There is a line containing "PIR: HC-SR505 -> AM312" in the records below. Repeat it and every line after it, exactly, through the final line, but no pictures.

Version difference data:
*** Block opens ***

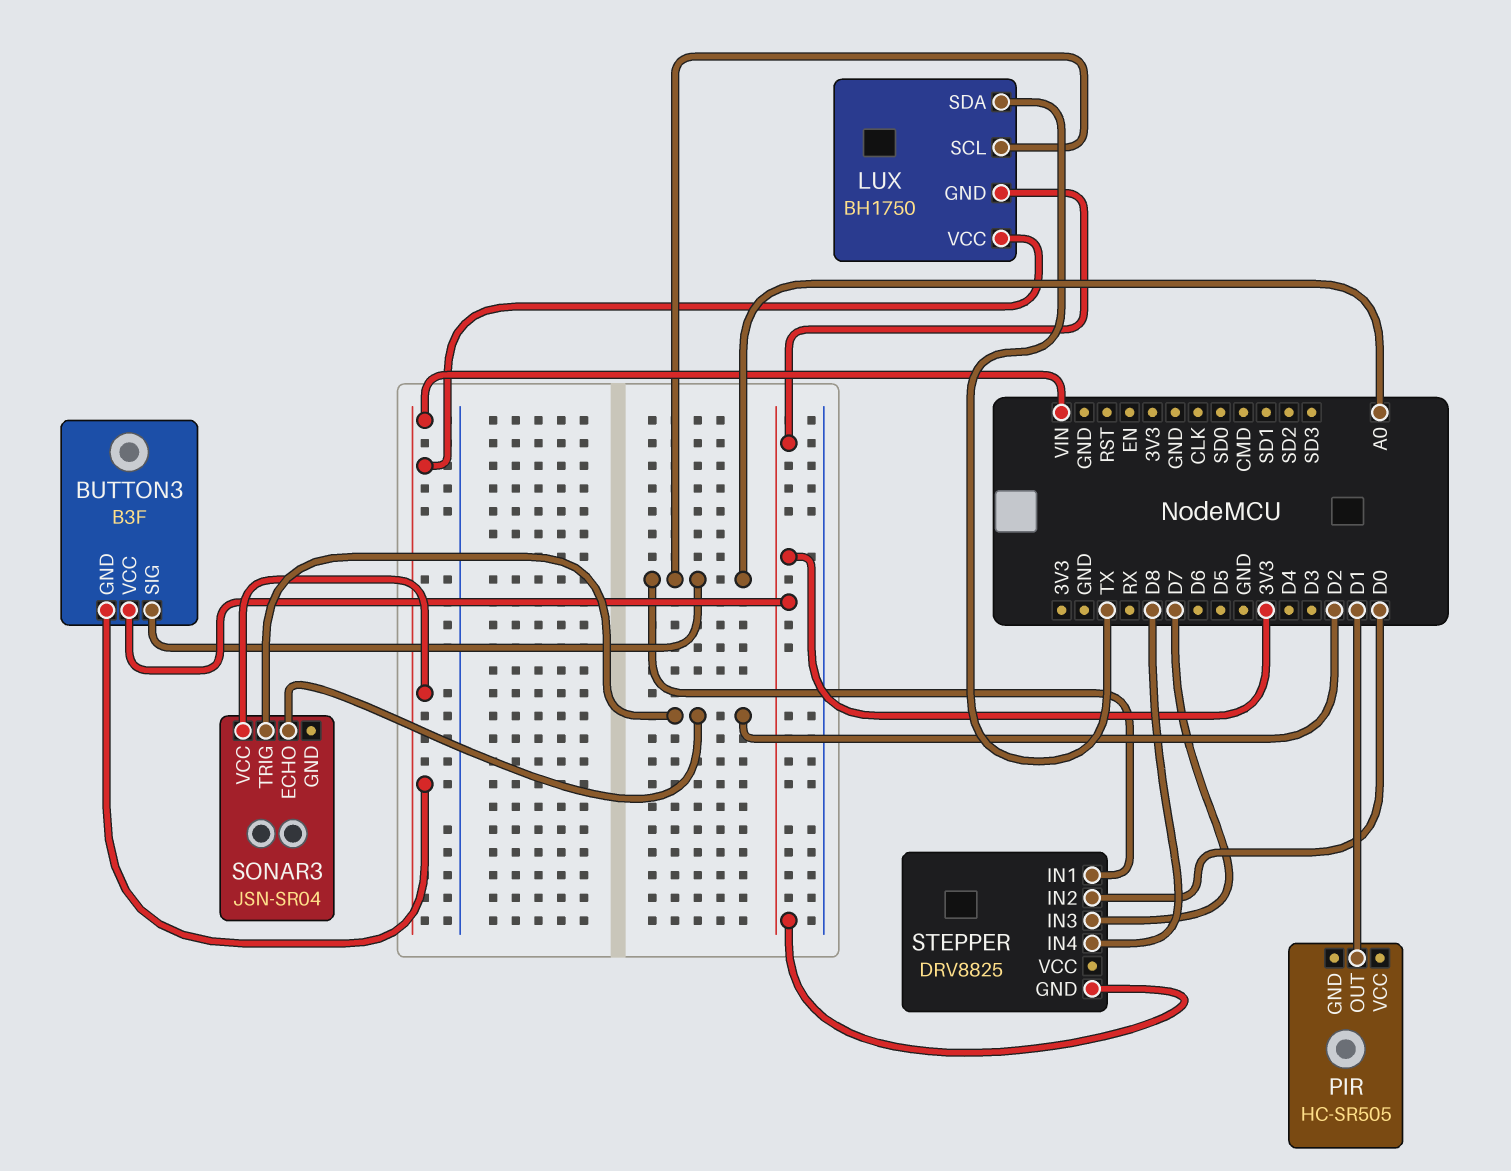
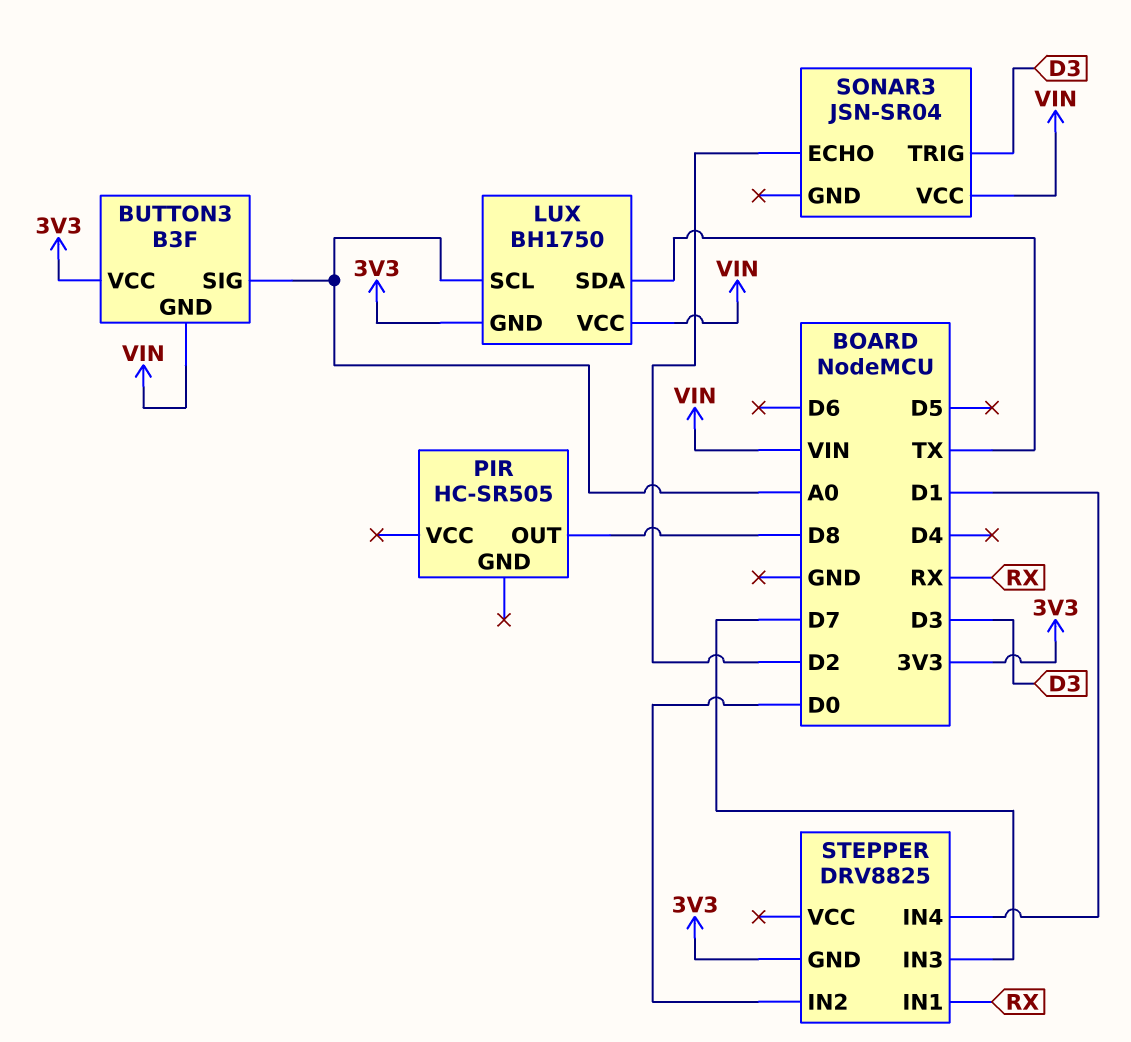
PIR pin OUT: D1 -> D8
SONAR3 pin TRIG: D2 -> D3
STEPPER pin IN1: A0 -> RX
STEPPER pin IN4: D8 -> D1

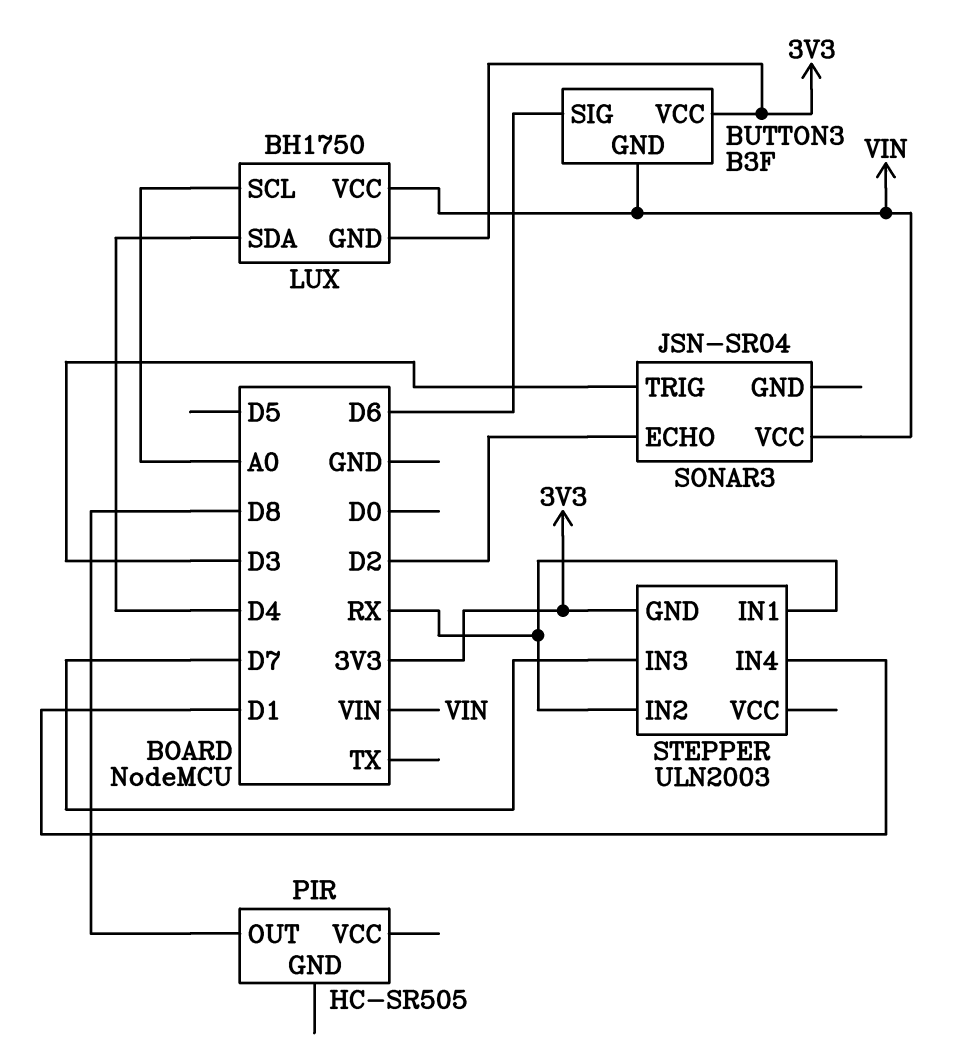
BUTTON3 pin SIG: A0 -> D6
LUX pin SDA: TX -> D4
STEPPER: DRV8825 -> ULN2003
STEPPER pin IN2: D0 -> RX

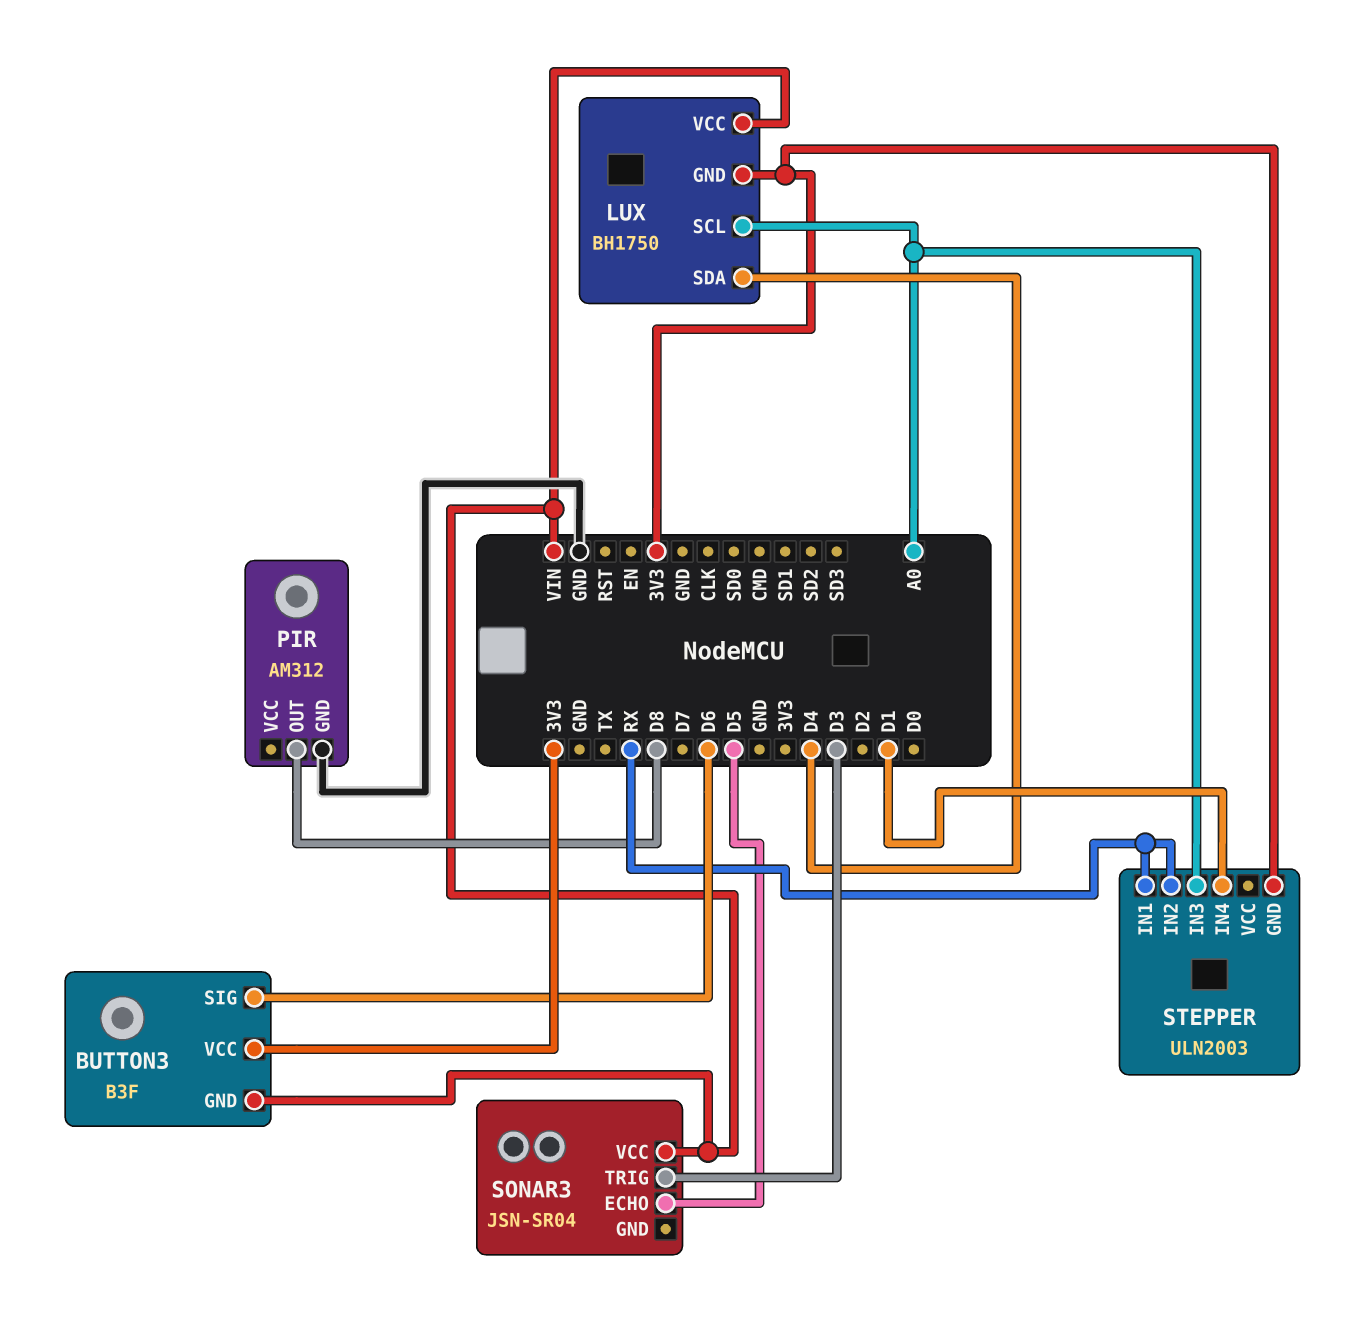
PIR: HC-SR505 -> AM312
PIR pin GND: none -> GND
SONAR3 pin ECHO: D2 -> D5
STEPPER pin IN3: D7 -> A0

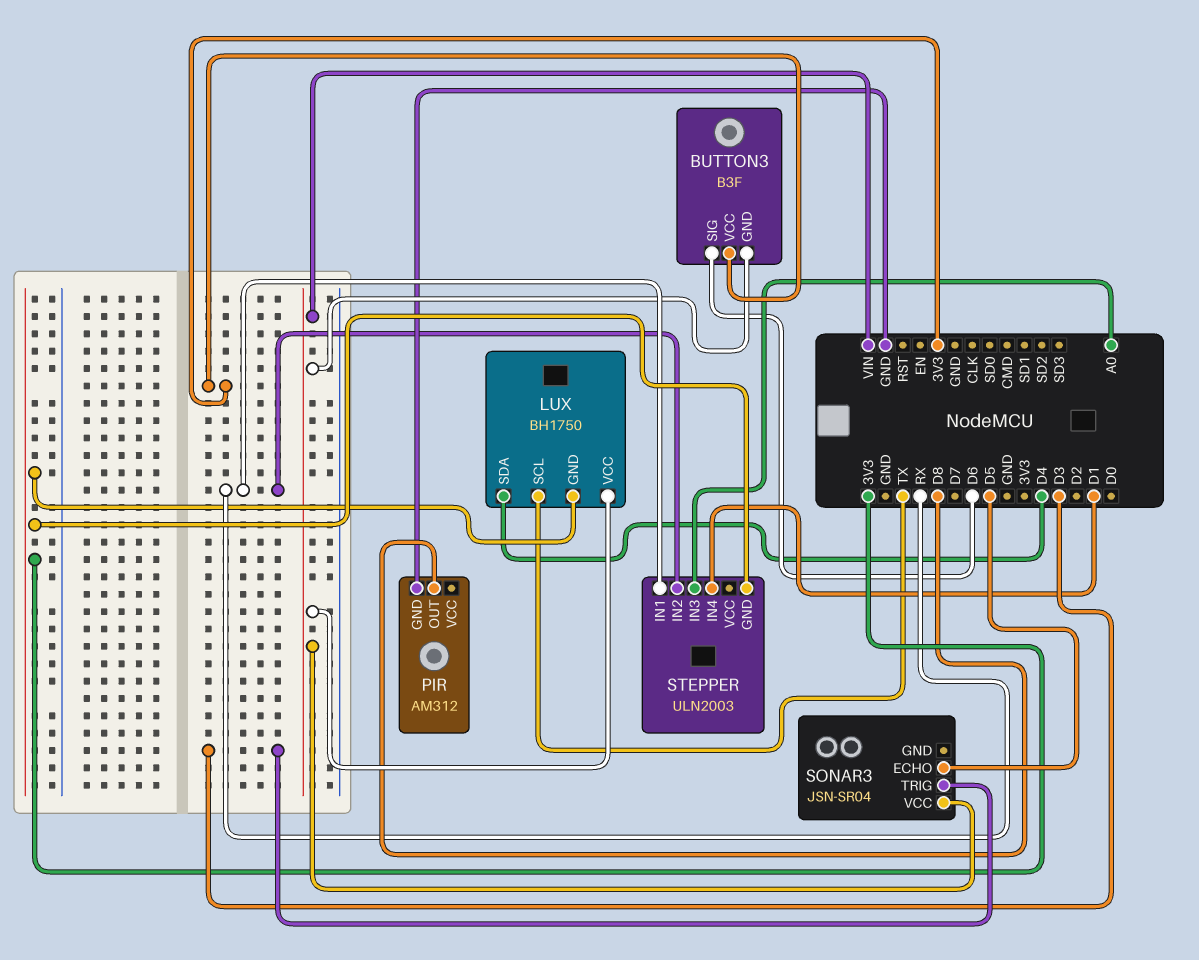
LUX pin SCL: A0 -> TX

*** Block closes ***

[Answer to the problem]
PIR: HC-SR505 -> AM312
PIR pin GND: none -> GND
SONAR3 pin ECHO: D2 -> D5
STEPPER pin IN3: D7 -> A0

LUX pin SCL: A0 -> TX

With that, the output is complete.